• What you should do
All that is needed is every record, duplicated exactly.

====== Data for analysis

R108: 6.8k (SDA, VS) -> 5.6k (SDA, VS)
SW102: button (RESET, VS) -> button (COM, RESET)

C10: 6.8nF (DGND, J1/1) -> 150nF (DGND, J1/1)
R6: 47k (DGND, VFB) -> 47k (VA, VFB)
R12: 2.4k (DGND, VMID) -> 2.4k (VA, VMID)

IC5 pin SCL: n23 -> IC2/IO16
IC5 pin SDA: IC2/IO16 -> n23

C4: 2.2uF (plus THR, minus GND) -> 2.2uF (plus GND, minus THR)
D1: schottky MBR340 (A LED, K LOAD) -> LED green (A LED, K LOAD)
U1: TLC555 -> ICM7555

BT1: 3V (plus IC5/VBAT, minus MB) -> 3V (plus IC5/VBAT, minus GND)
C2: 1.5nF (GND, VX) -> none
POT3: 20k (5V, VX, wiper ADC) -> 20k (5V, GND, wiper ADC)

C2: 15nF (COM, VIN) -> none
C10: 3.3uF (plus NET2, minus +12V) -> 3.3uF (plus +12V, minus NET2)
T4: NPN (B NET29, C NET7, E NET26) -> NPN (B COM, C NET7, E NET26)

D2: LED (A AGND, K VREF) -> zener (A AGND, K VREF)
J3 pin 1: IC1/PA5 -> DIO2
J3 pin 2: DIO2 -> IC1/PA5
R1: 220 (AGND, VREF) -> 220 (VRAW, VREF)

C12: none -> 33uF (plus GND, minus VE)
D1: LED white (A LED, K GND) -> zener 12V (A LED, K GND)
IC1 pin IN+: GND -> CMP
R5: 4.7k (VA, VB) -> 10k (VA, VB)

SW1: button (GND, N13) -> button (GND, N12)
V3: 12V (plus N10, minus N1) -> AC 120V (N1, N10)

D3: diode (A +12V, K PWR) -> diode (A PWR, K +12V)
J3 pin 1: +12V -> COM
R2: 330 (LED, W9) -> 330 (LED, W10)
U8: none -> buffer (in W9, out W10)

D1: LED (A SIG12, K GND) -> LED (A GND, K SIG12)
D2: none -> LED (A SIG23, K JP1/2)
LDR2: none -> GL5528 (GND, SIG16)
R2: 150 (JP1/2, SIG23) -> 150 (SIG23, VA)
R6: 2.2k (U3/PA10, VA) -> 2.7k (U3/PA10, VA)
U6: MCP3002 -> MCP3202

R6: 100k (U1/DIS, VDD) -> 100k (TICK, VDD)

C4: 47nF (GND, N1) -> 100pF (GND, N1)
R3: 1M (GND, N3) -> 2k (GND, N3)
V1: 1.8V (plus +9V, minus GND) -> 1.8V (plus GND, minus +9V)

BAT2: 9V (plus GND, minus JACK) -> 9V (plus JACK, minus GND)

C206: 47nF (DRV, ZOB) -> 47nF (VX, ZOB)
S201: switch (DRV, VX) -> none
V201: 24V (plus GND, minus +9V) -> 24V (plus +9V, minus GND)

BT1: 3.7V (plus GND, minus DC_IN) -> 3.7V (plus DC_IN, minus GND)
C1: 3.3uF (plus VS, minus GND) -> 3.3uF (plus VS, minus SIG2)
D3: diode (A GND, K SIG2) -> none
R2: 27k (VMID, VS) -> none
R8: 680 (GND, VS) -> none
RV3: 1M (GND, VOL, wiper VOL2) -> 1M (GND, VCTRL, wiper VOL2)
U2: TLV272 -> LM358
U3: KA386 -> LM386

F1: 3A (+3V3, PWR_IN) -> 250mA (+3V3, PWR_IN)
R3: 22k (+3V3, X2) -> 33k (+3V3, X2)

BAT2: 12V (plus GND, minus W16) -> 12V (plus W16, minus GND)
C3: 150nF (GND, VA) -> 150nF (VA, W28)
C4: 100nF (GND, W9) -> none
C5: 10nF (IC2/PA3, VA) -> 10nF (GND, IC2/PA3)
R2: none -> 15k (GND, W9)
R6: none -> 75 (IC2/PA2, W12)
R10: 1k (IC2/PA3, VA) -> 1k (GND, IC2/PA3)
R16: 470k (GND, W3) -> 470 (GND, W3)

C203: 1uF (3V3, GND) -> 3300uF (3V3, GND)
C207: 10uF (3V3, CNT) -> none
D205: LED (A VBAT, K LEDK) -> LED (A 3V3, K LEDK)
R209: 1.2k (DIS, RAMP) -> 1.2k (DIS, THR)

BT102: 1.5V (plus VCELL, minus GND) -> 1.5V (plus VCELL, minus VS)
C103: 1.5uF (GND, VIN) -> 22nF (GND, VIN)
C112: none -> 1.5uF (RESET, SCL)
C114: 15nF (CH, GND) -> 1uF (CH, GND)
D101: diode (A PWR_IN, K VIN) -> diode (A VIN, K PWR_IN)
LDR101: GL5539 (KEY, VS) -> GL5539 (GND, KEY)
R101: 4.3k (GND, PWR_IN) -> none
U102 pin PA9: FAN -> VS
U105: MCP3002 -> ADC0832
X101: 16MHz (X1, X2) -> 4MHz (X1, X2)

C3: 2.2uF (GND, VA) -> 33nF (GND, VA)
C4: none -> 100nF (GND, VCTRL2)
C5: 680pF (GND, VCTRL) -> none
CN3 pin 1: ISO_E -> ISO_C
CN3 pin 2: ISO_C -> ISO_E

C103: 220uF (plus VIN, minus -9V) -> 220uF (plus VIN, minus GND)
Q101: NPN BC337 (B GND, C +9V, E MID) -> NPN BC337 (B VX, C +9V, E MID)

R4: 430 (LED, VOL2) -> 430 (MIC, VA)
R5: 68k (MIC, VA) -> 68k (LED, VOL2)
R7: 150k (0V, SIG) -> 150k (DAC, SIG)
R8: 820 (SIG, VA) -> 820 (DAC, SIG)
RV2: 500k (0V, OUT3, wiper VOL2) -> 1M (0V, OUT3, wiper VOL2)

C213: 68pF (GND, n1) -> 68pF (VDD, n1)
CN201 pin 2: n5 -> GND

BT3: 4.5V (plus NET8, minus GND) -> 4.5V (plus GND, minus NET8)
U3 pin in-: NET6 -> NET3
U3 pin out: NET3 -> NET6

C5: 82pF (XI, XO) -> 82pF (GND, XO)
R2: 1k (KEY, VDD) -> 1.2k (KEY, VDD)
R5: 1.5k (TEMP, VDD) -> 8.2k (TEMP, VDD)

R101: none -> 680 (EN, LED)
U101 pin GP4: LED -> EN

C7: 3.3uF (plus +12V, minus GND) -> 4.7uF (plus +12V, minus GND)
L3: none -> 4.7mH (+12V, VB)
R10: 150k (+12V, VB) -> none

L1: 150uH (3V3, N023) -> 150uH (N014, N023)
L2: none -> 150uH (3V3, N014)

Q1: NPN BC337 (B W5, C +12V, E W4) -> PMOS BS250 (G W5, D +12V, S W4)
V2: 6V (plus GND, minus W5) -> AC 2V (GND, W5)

============

• Your response
R108: 6.8k (SDA, VS) -> 5.6k (SDA, VS)
SW102: button (RESET, VS) -> button (COM, RESET)

C10: 6.8nF (DGND, J1/1) -> 150nF (DGND, J1/1)
R6: 47k (DGND, VFB) -> 47k (VA, VFB)
R12: 2.4k (DGND, VMID) -> 2.4k (VA, VMID)

IC5 pin SCL: n23 -> IC2/IO16
IC5 pin SDA: IC2/IO16 -> n23

C4: 2.2uF (plus THR, minus GND) -> 2.2uF (plus GND, minus THR)
D1: schottky MBR340 (A LED, K LOAD) -> LED green (A LED, K LOAD)
U1: TLC555 -> ICM7555

BT1: 3V (plus IC5/VBAT, minus MB) -> 3V (plus IC5/VBAT, minus GND)
C2: 1.5nF (GND, VX) -> none
POT3: 20k (5V, VX, wiper ADC) -> 20k (5V, GND, wiper ADC)

C2: 15nF (COM, VIN) -> none
C10: 3.3uF (plus NET2, minus +12V) -> 3.3uF (plus +12V, minus NET2)
T4: NPN (B NET29, C NET7, E NET26) -> NPN (B COM, C NET7, E NET26)

D2: LED (A AGND, K VREF) -> zener (A AGND, K VREF)
J3 pin 1: IC1/PA5 -> DIO2
J3 pin 2: DIO2 -> IC1/PA5
R1: 220 (AGND, VREF) -> 220 (VRAW, VREF)

C12: none -> 33uF (plus GND, minus VE)
D1: LED white (A LED, K GND) -> zener 12V (A LED, K GND)
IC1 pin IN+: GND -> CMP
R5: 4.7k (VA, VB) -> 10k (VA, VB)

SW1: button (GND, N13) -> button (GND, N12)
V3: 12V (plus N10, minus N1) -> AC 120V (N1, N10)

D3: diode (A +12V, K PWR) -> diode (A PWR, K +12V)
J3 pin 1: +12V -> COM
R2: 330 (LED, W9) -> 330 (LED, W10)
U8: none -> buffer (in W9, out W10)

D1: LED (A SIG12, K GND) -> LED (A GND, K SIG12)
D2: none -> LED (A SIG23, K JP1/2)
LDR2: none -> GL5528 (GND, SIG16)
R2: 150 (JP1/2, SIG23) -> 150 (SIG23, VA)
R6: 2.2k (U3/PA10, VA) -> 2.7k (U3/PA10, VA)
U6: MCP3002 -> MCP3202

R6: 100k (U1/DIS, VDD) -> 100k (TICK, VDD)

C4: 47nF (GND, N1) -> 100pF (GND, N1)
R3: 1M (GND, N3) -> 2k (GND, N3)
V1: 1.8V (plus +9V, minus GND) -> 1.8V (plus GND, minus +9V)

BAT2: 9V (plus GND, minus JACK) -> 9V (plus JACK, minus GND)

C206: 47nF (DRV, ZOB) -> 47nF (VX, ZOB)
S201: switch (DRV, VX) -> none
V201: 24V (plus GND, minus +9V) -> 24V (plus +9V, minus GND)

BT1: 3.7V (plus GND, minus DC_IN) -> 3.7V (plus DC_IN, minus GND)
C1: 3.3uF (plus VS, minus GND) -> 3.3uF (plus VS, minus SIG2)
D3: diode (A GND, K SIG2) -> none
R2: 27k (VMID, VS) -> none
R8: 680 (GND, VS) -> none
RV3: 1M (GND, VOL, wiper VOL2) -> 1M (GND, VCTRL, wiper VOL2)
U2: TLV272 -> LM358
U3: KA386 -> LM386

F1: 3A (+3V3, PWR_IN) -> 250mA (+3V3, PWR_IN)
R3: 22k (+3V3, X2) -> 33k (+3V3, X2)

BAT2: 12V (plus GND, minus W16) -> 12V (plus W16, minus GND)
C3: 150nF (GND, VA) -> 150nF (VA, W28)
C4: 100nF (GND, W9) -> none
C5: 10nF (IC2/PA3, VA) -> 10nF (GND, IC2/PA3)
R2: none -> 15k (GND, W9)
R6: none -> 75 (IC2/PA2, W12)
R10: 1k (IC2/PA3, VA) -> 1k (GND, IC2/PA3)
R16: 470k (GND, W3) -> 470 (GND, W3)

C203: 1uF (3V3, GND) -> 3300uF (3V3, GND)
C207: 10uF (3V3, CNT) -> none
D205: LED (A VBAT, K LEDK) -> LED (A 3V3, K LEDK)
R209: 1.2k (DIS, RAMP) -> 1.2k (DIS, THR)

BT102: 1.5V (plus VCELL, minus GND) -> 1.5V (plus VCELL, minus VS)
C103: 1.5uF (GND, VIN) -> 22nF (GND, VIN)
C112: none -> 1.5uF (RESET, SCL)
C114: 15nF (CH, GND) -> 1uF (CH, GND)
D101: diode (A PWR_IN, K VIN) -> diode (A VIN, K PWR_IN)
LDR101: GL5539 (KEY, VS) -> GL5539 (GND, KEY)
R101: 4.3k (GND, PWR_IN) -> none
U102 pin PA9: FAN -> VS
U105: MCP3002 -> ADC0832
X101: 16MHz (X1, X2) -> 4MHz (X1, X2)

C3: 2.2uF (GND, VA) -> 33nF (GND, VA)
C4: none -> 100nF (GND, VCTRL2)
C5: 680pF (GND, VCTRL) -> none
CN3 pin 1: ISO_E -> ISO_C
CN3 pin 2: ISO_C -> ISO_E

C103: 220uF (plus VIN, minus -9V) -> 220uF (plus VIN, minus GND)
Q101: NPN BC337 (B GND, C +9V, E MID) -> NPN BC337 (B VX, C +9V, E MID)

R4: 430 (LED, VOL2) -> 430 (MIC, VA)
R5: 68k (MIC, VA) -> 68k (LED, VOL2)
R7: 150k (0V, SIG) -> 150k (DAC, SIG)
R8: 820 (SIG, VA) -> 820 (DAC, SIG)
RV2: 500k (0V, OUT3, wiper VOL2) -> 1M (0V, OUT3, wiper VOL2)

C213: 68pF (GND, n1) -> 68pF (VDD, n1)
CN201 pin 2: n5 -> GND

BT3: 4.5V (plus NET8, minus GND) -> 4.5V (plus GND, minus NET8)
U3 pin in-: NET6 -> NET3
U3 pin out: NET3 -> NET6

C5: 82pF (XI, XO) -> 82pF (GND, XO)
R2: 1k (KEY, VDD) -> 1.2k (KEY, VDD)
R5: 1.5k (TEMP, VDD) -> 8.2k (TEMP, VDD)

R101: none -> 680 (EN, LED)
U101 pin GP4: LED -> EN

C7: 3.3uF (plus +12V, minus GND) -> 4.7uF (plus +12V, minus GND)
L3: none -> 4.7mH (+12V, VB)
R10: 150k (+12V, VB) -> none

L1: 150uH (3V3, N023) -> 150uH (N014, N023)
L2: none -> 150uH (3V3, N014)

Q1: NPN BC337 (B W5, C +12V, E W4) -> PMOS BS250 (G W5, D +12V, S W4)
V2: 6V (plus GND, minus W5) -> AC 2V (GND, W5)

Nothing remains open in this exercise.